At the line containing "Point out each", begin retyping, and continue word for word until the records below run out.

::: Material provided :::

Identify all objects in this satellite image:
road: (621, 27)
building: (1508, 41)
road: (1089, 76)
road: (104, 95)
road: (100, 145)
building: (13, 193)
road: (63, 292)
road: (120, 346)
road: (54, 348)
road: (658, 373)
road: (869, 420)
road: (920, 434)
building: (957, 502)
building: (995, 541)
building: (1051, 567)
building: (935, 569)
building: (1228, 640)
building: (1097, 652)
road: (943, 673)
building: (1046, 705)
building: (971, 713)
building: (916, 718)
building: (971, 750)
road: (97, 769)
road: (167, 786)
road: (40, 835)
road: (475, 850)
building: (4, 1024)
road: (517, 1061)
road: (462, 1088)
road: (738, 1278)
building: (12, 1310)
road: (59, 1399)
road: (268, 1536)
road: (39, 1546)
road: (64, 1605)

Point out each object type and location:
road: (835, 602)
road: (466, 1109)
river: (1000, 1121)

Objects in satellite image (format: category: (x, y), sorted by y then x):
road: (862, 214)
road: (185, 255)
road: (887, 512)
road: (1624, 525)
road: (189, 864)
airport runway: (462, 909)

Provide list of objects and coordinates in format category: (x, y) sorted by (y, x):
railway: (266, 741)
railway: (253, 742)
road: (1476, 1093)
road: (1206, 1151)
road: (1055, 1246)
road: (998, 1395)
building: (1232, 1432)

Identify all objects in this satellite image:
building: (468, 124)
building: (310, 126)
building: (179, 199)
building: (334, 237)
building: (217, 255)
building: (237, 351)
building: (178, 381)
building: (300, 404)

:::

(Response for this exercise)
Point out each object type and location:
road: (835, 602)
road: (466, 1109)
river: (1000, 1121)

Objects in satellite image (format: category: (x, y), sorted by y then x):
road: (862, 214)
road: (185, 255)
road: (887, 512)
road: (1624, 525)
road: (189, 864)
airport runway: (462, 909)

Provide list of objects and coordinates in format category: (x, y) sorted by (y, x):
railway: (266, 741)
railway: (253, 742)
road: (1476, 1093)
road: (1206, 1151)
road: (1055, 1246)
road: (998, 1395)
building: (1232, 1432)

Identify all objects in this satellite image:
building: (468, 124)
building: (310, 126)
building: (179, 199)
building: (334, 237)
building: (217, 255)
building: (237, 351)
building: (178, 381)
building: (300, 404)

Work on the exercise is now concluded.